- Your objective -
Transcribe the records below in their entirety, and leave out each image.

- Raw data -
══════
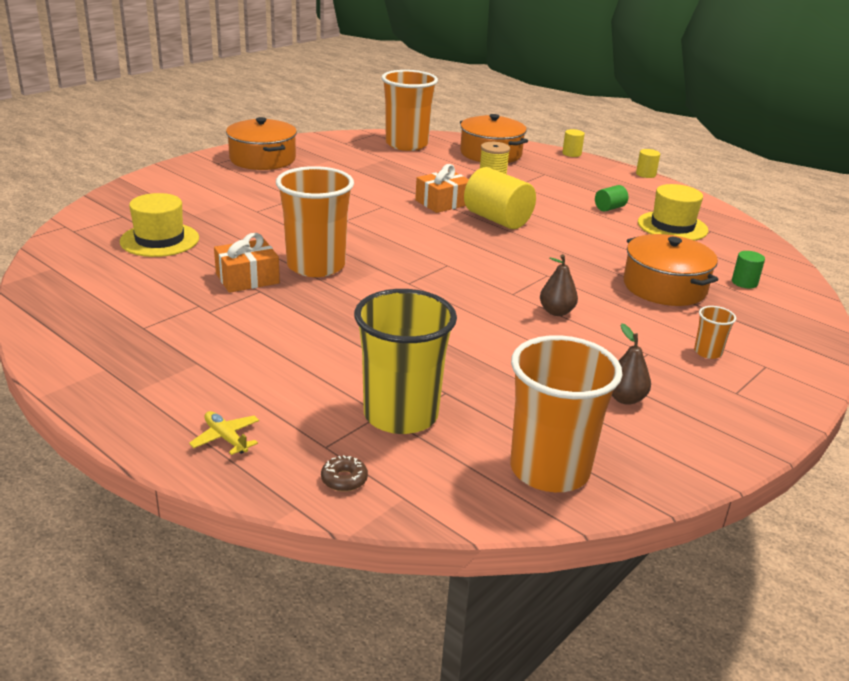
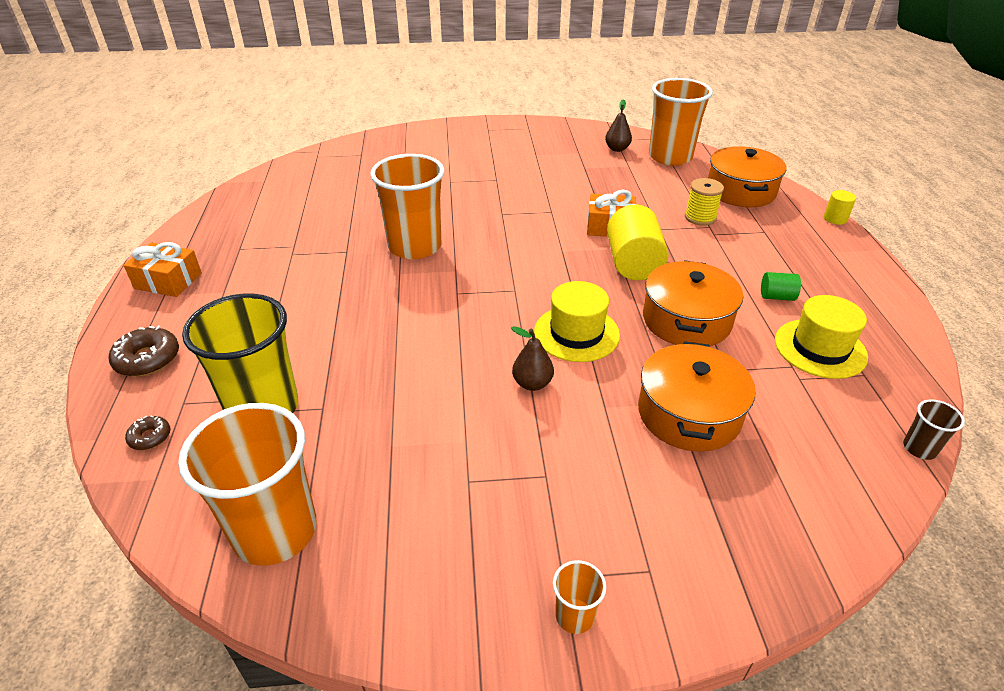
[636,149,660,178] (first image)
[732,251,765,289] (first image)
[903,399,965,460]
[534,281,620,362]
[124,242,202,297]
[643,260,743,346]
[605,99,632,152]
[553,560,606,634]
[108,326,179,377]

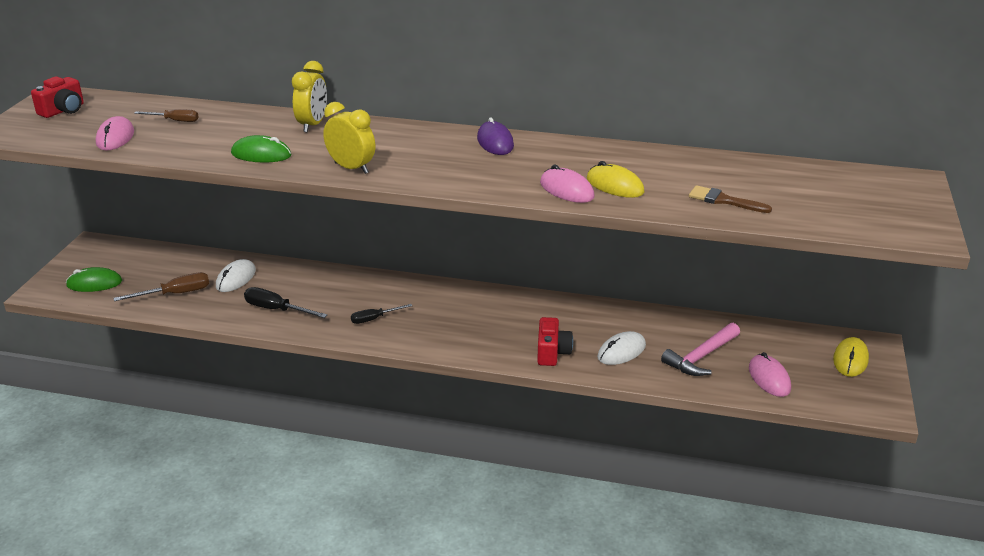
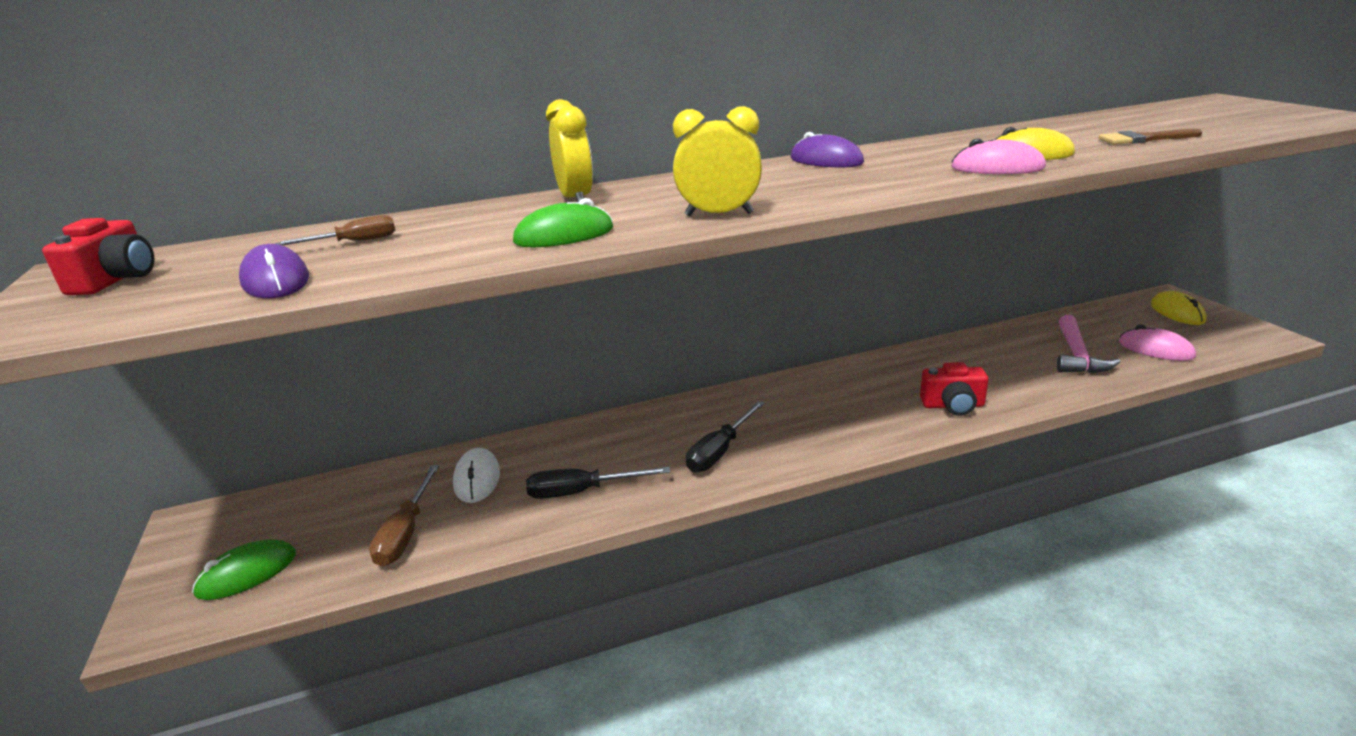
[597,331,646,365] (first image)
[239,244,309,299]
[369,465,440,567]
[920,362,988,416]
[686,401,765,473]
══════
- Response below -
[636,149,660,178] (first image)
[732,251,765,289] (first image)
[903,399,965,460]
[534,281,620,362]
[124,242,202,297]
[643,260,743,346]
[605,99,632,152]
[553,560,606,634]
[108,326,179,377]

[597,331,646,365] (first image)
[239,244,309,299]
[369,465,440,567]
[920,362,988,416]
[686,401,765,473]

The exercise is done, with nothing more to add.